Stored items:
== Segment start ==

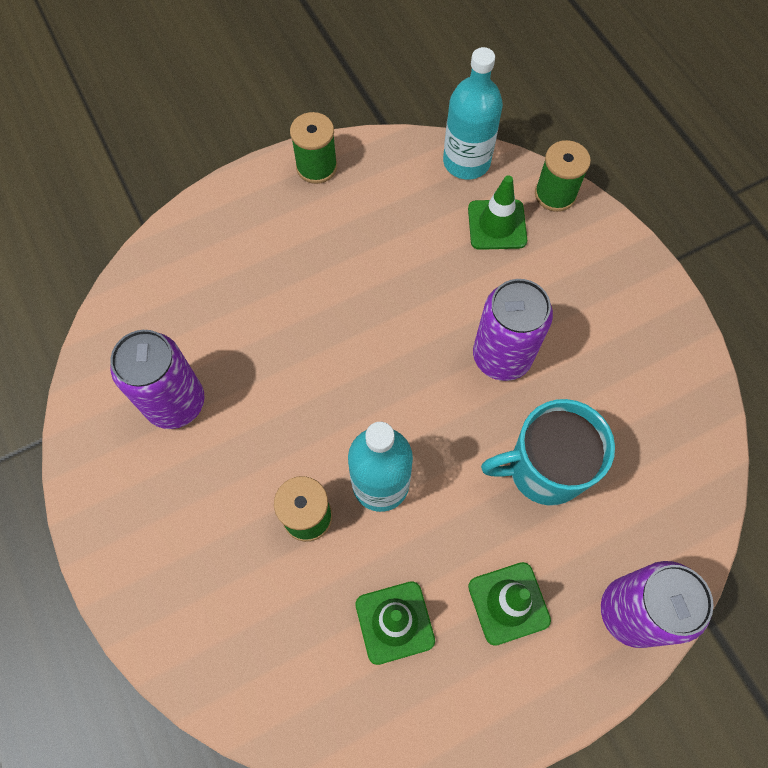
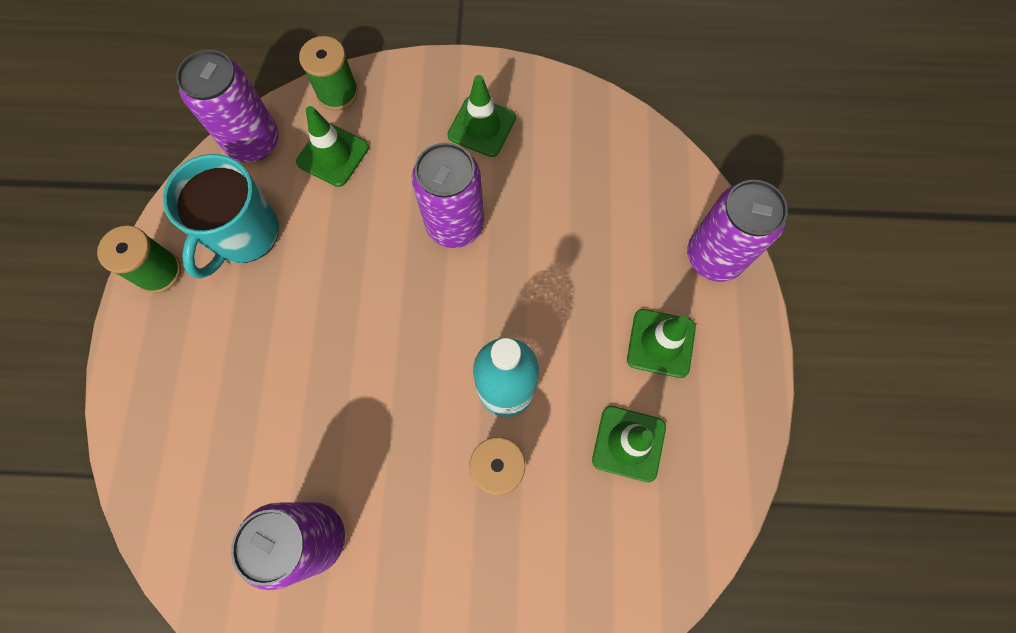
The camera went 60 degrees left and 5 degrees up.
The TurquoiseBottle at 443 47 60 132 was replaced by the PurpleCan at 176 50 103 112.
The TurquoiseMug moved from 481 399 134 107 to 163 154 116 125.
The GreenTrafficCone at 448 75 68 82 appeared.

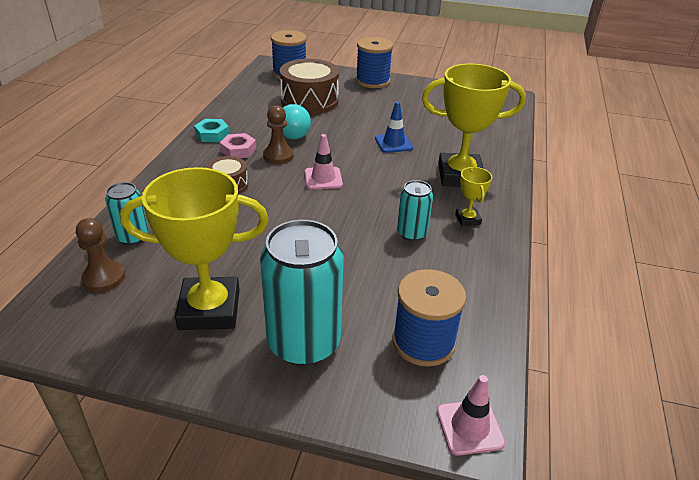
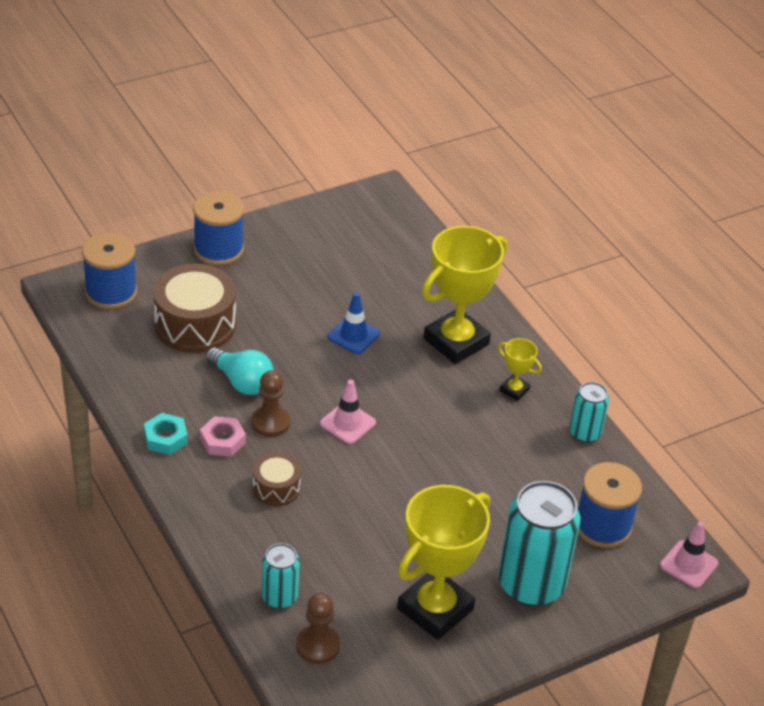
The camera went 45 degrees left and 5 degrees up.
The TurquoiseCan moved from 397 180 36 61 to 569 382 40 61.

== Segment end ==

→ **Task details**:
Print only the lines from the one with "The camera went 45" to the end of the records, both included.

→ **Exercise result**:
The camera went 45 degrees left and 5 degrees up.
The TurquoiseCan moved from 397 180 36 61 to 569 382 40 61.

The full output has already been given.